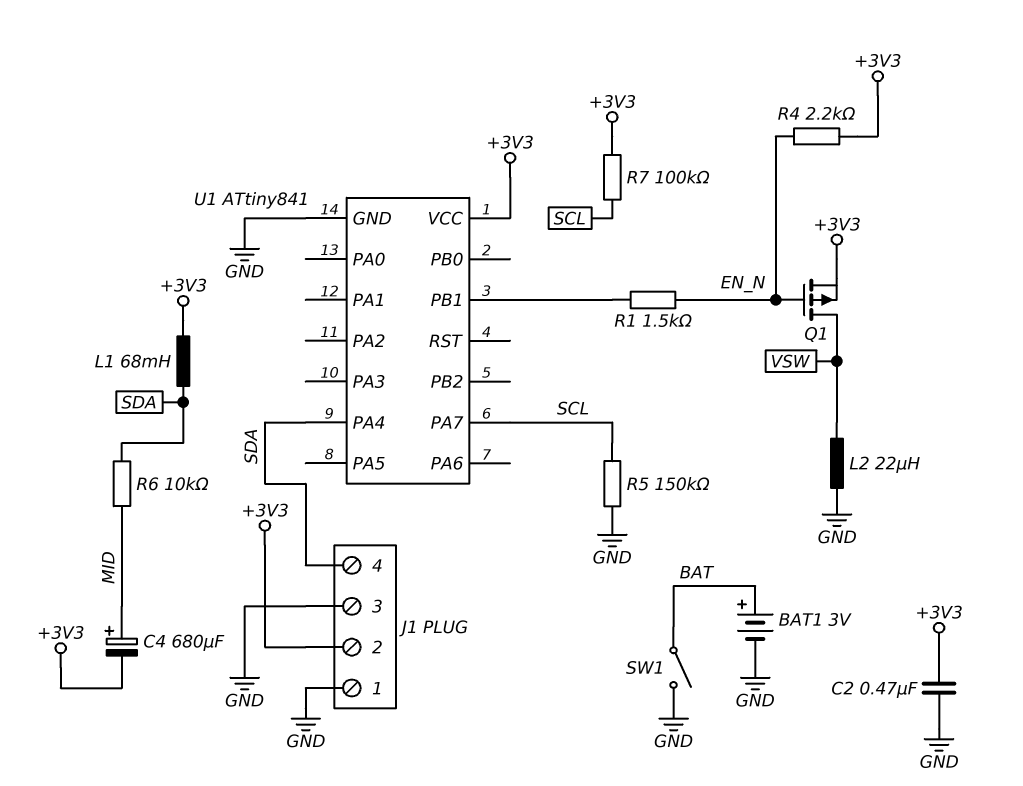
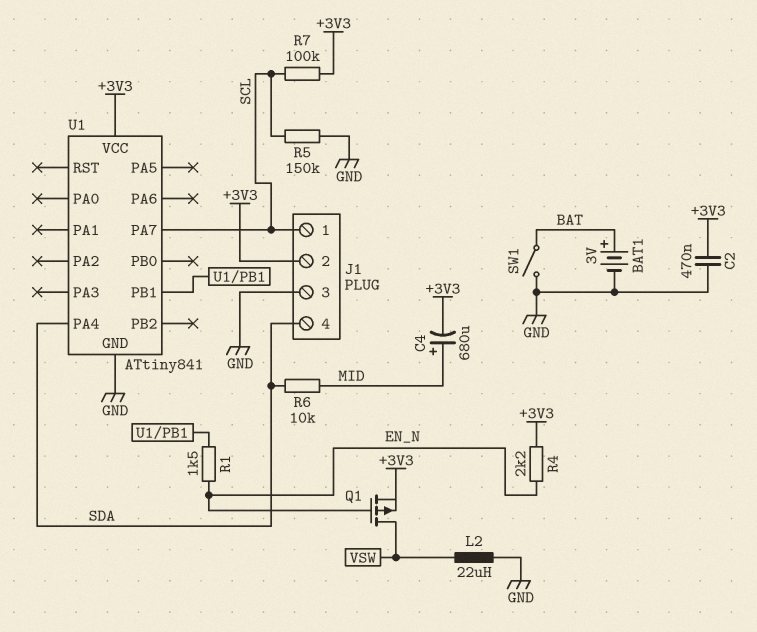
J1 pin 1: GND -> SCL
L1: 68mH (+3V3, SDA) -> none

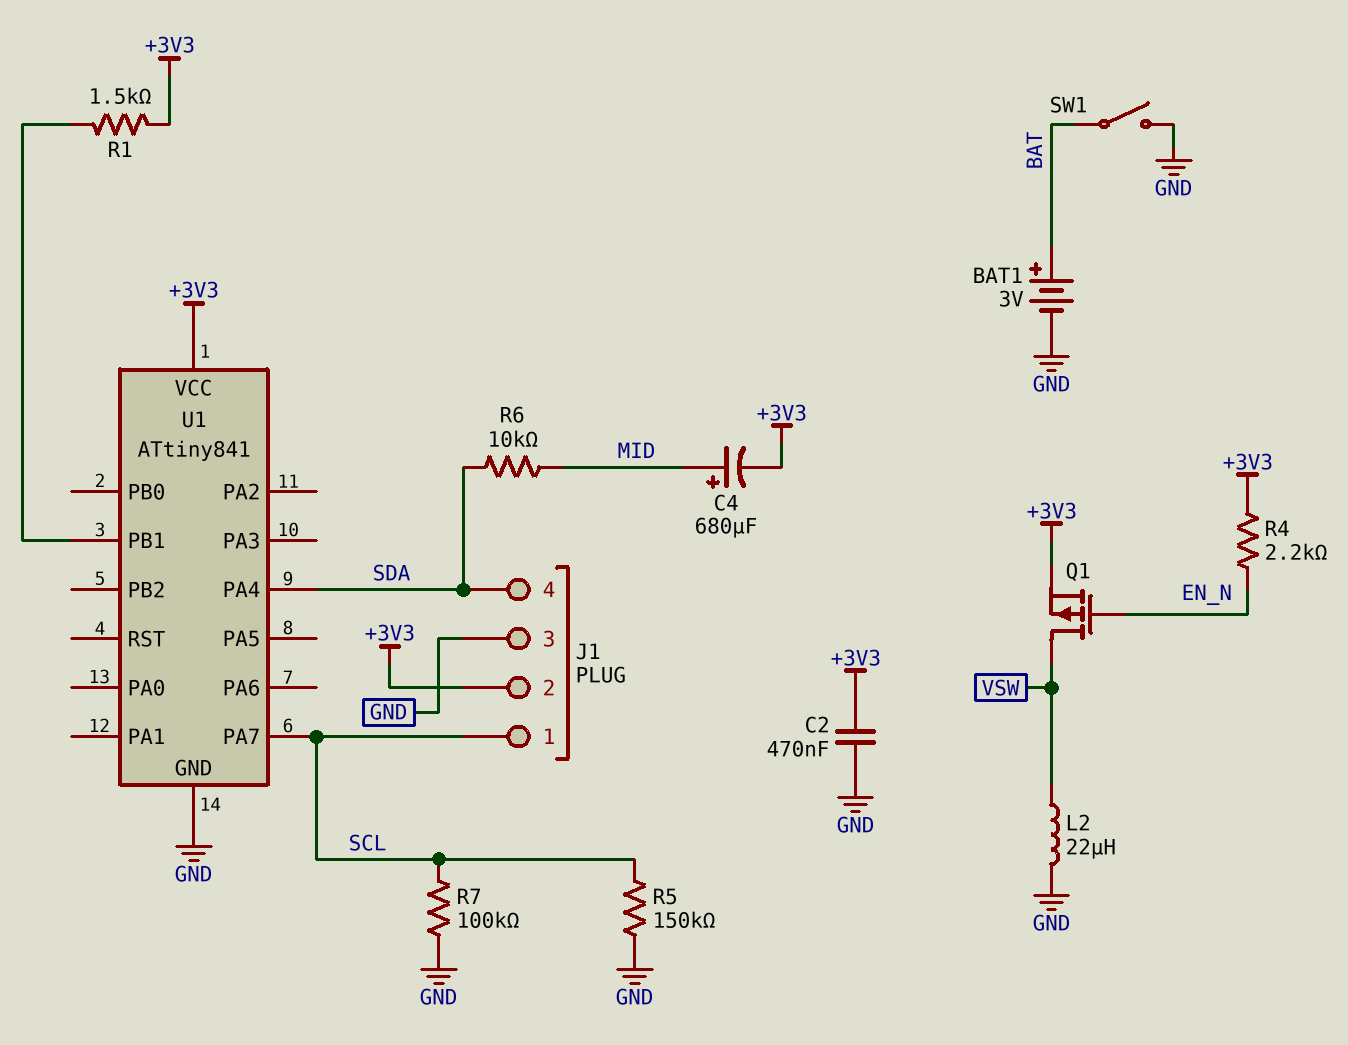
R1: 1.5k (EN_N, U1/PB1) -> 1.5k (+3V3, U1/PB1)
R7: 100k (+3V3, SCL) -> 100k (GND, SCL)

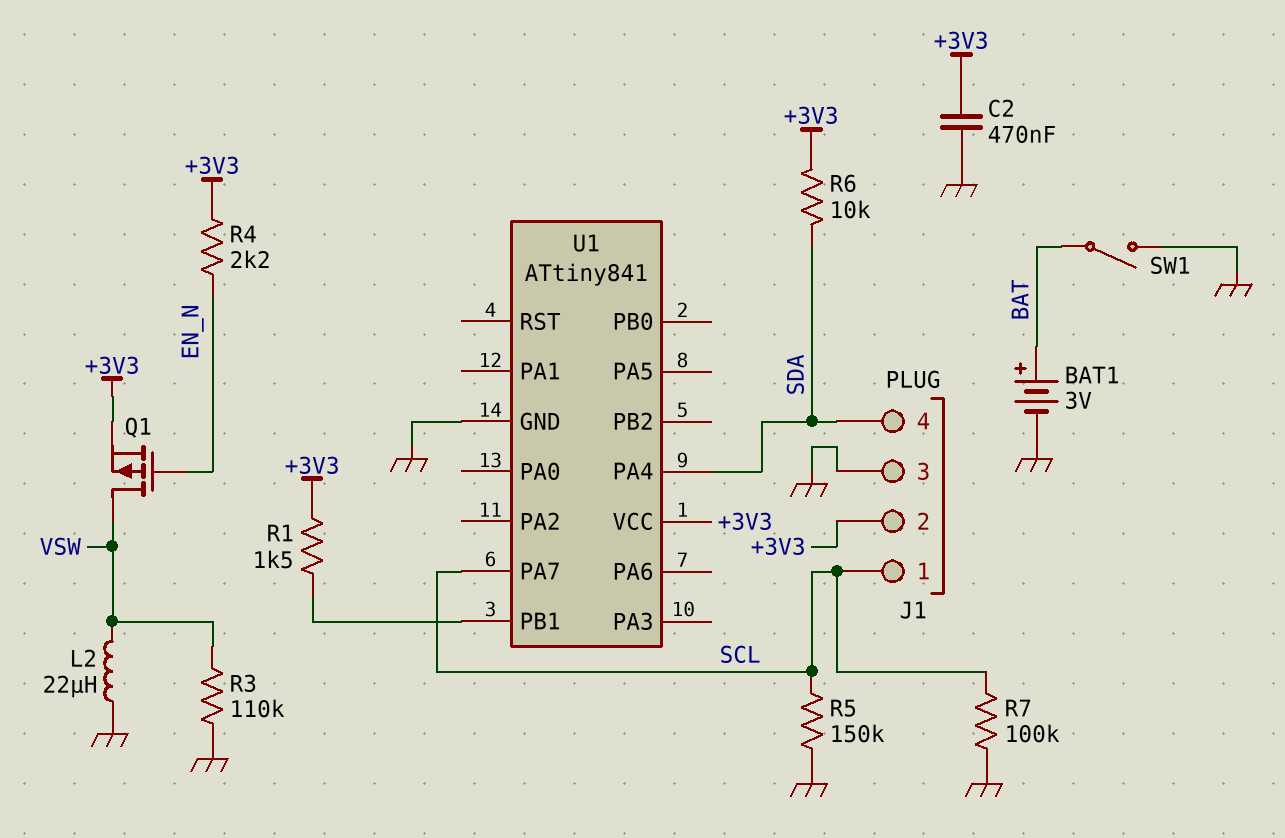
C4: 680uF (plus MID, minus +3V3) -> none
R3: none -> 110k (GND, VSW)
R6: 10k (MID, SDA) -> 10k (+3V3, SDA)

━━━━━━━━━━━━━━━━━━━━━━━━━━━━━━

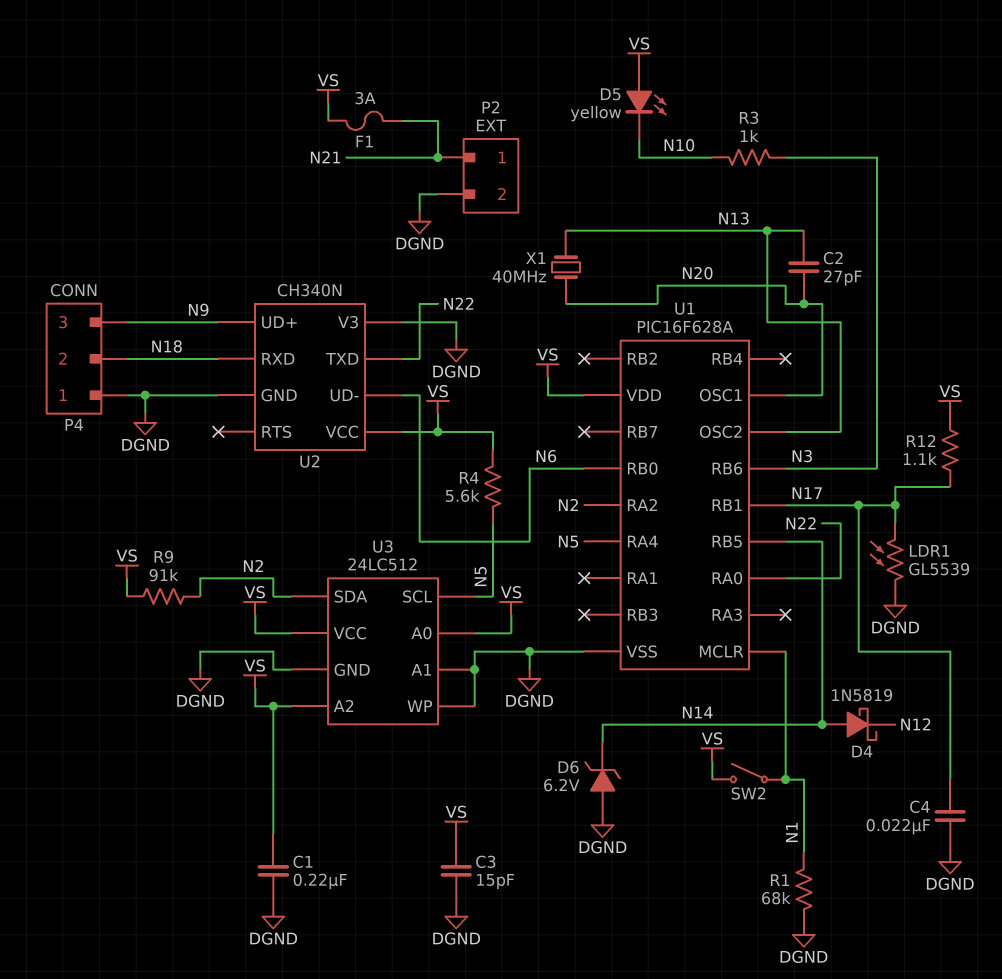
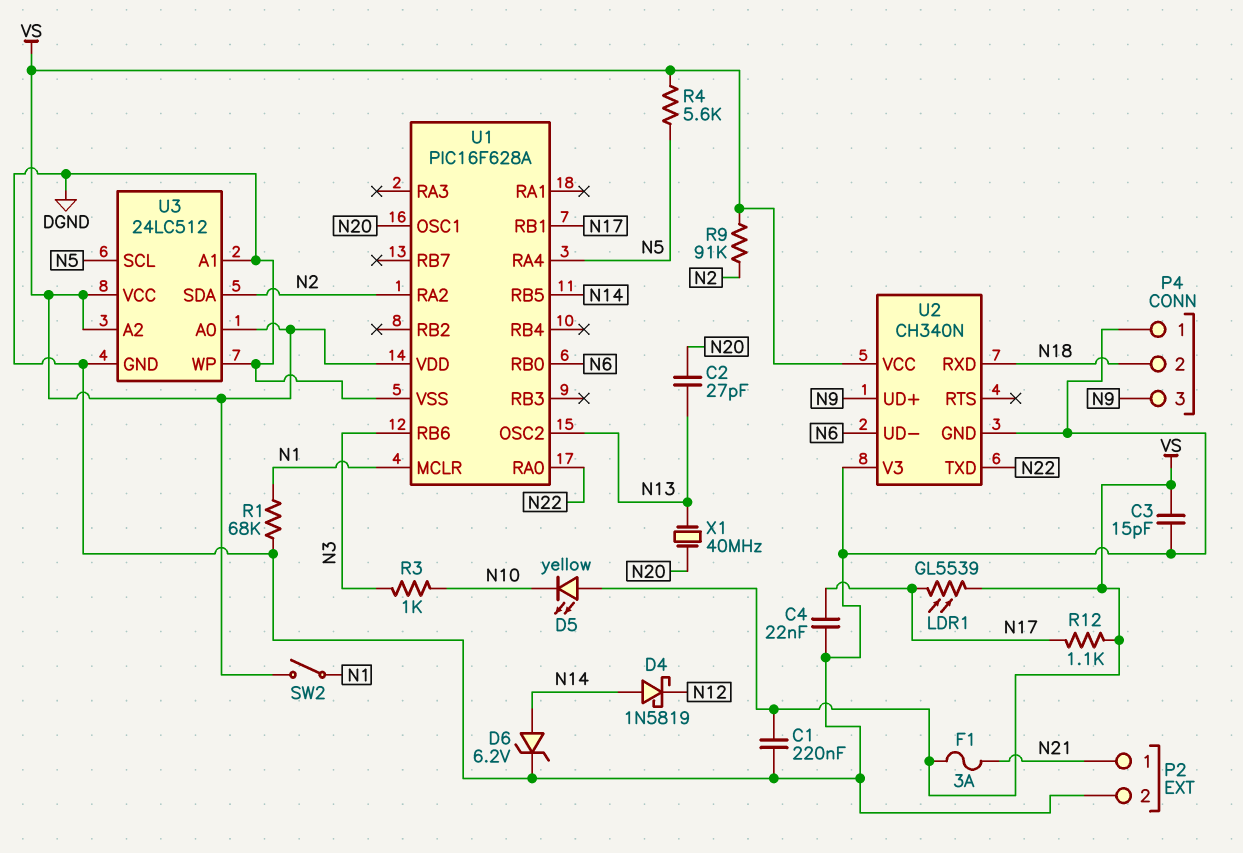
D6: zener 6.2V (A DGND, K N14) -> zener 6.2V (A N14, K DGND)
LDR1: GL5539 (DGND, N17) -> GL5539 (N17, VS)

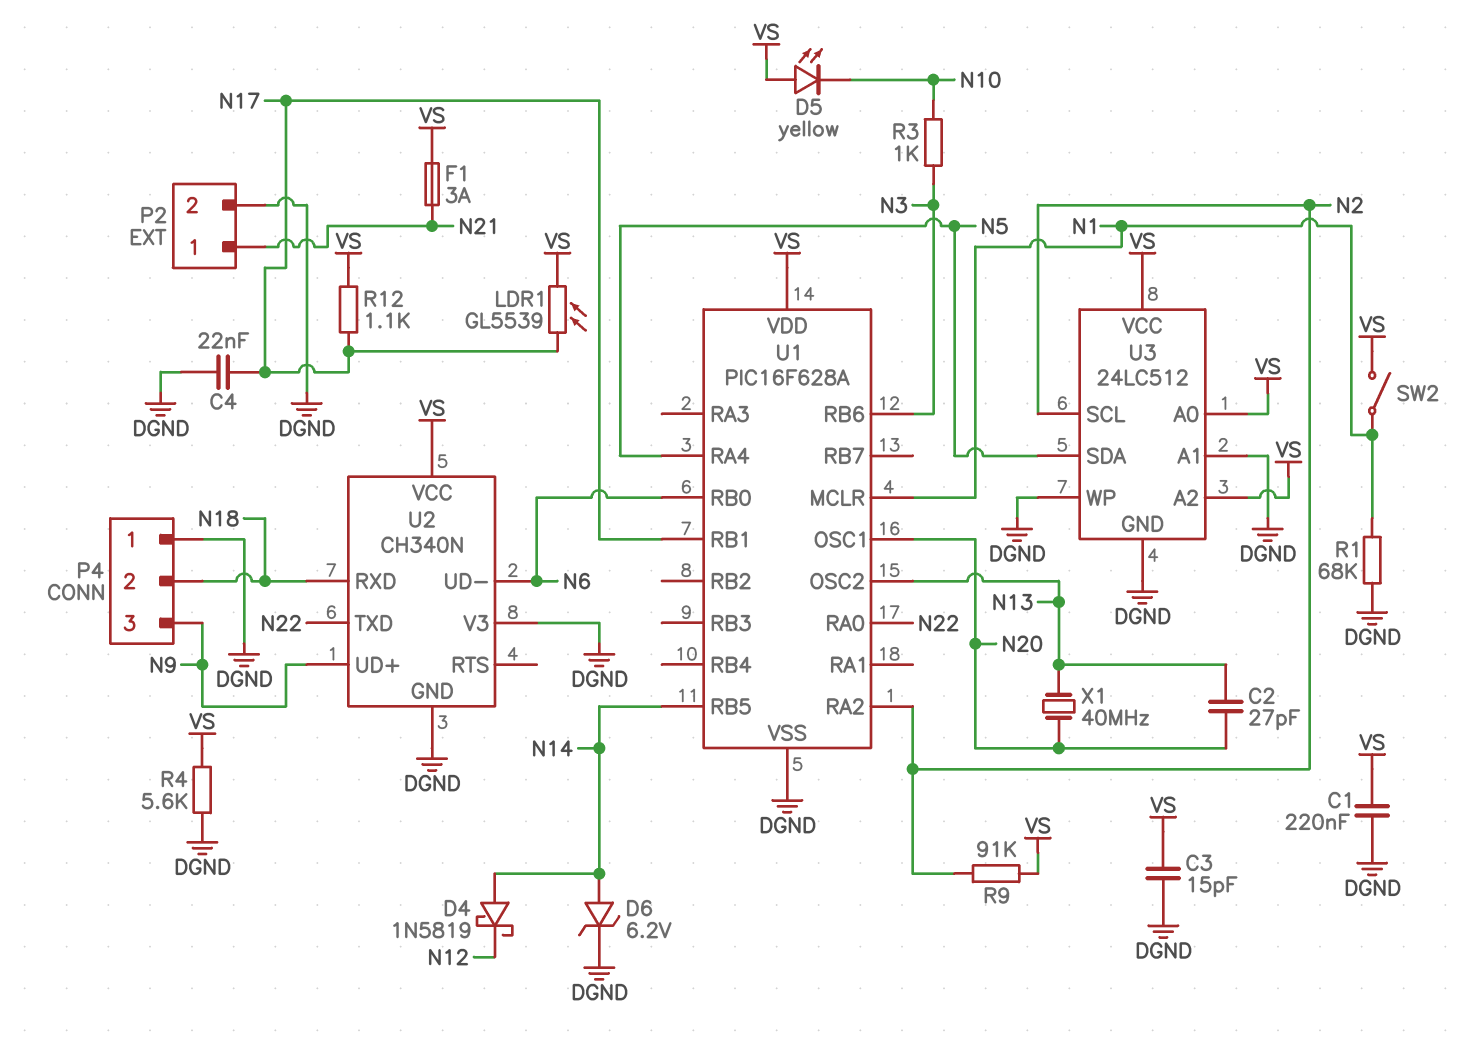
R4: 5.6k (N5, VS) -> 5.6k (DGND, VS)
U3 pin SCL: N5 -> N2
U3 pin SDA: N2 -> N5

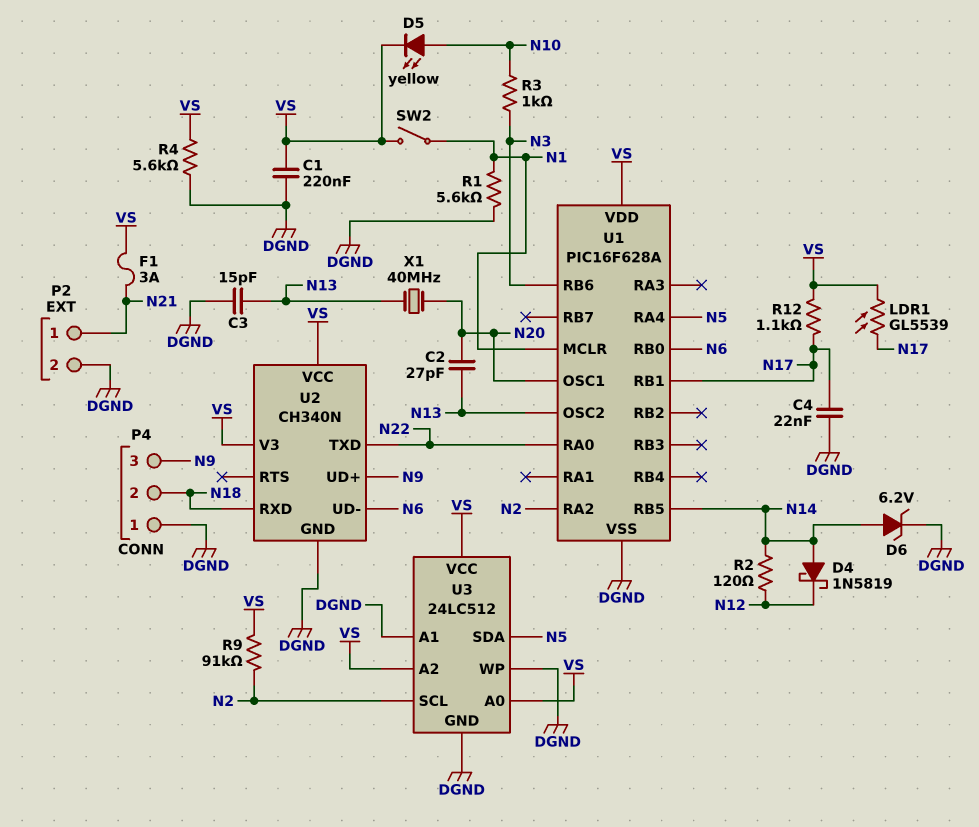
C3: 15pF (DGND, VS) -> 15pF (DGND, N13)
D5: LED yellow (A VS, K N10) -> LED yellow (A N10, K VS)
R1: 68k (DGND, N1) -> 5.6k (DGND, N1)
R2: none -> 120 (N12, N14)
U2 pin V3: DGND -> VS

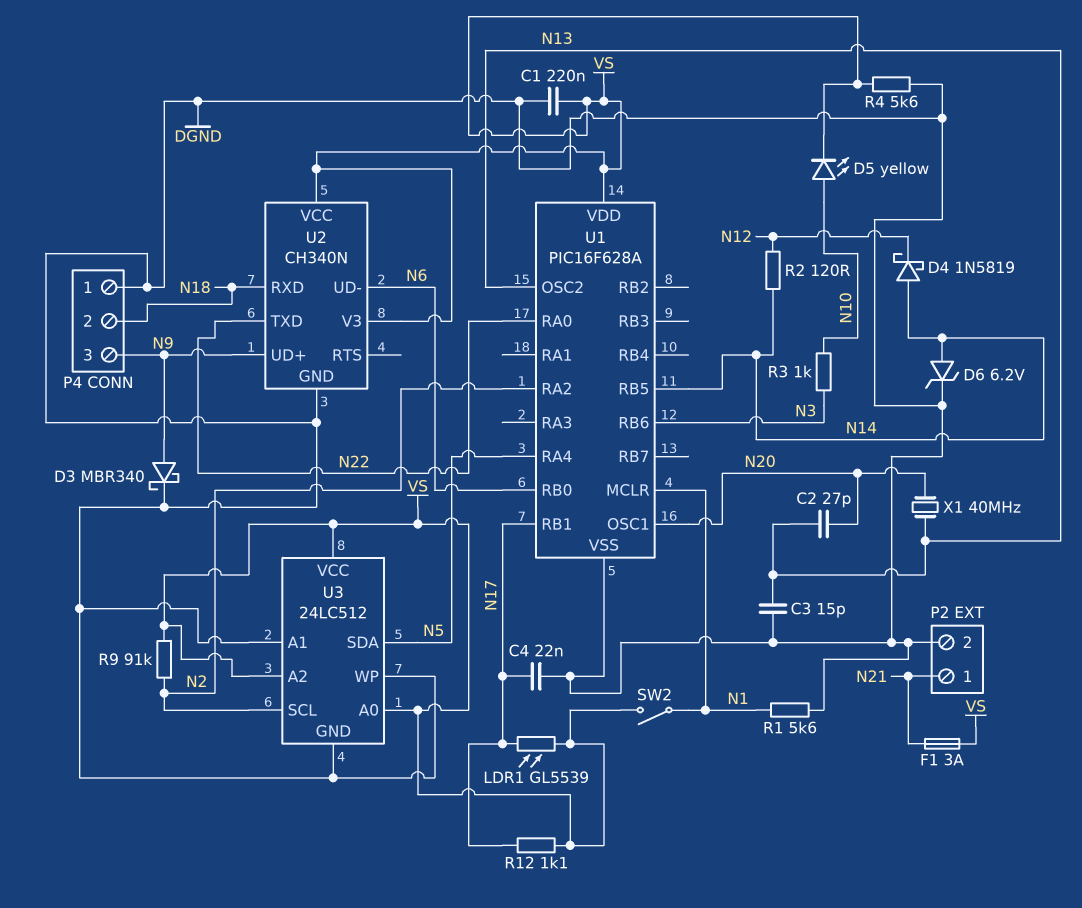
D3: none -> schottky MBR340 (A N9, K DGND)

━━━━━━━━━━━━━━━━━━━━━━━━━━━━━━

From the data above, copy each line with the string "DGND" in it.

→ **Written response**:
D6: zener 6.2V (A DGND, K N14) -> zener 6.2V (A N14, K DGND)
LDR1: GL5539 (DGND, N17) -> GL5539 (N17, VS)
R4: 5.6k (N5, VS) -> 5.6k (DGND, VS)
C3: 15pF (DGND, VS) -> 15pF (DGND, N13)
R1: 68k (DGND, N1) -> 5.6k (DGND, N1)
U2 pin V3: DGND -> VS
D3: none -> schottky MBR340 (A N9, K DGND)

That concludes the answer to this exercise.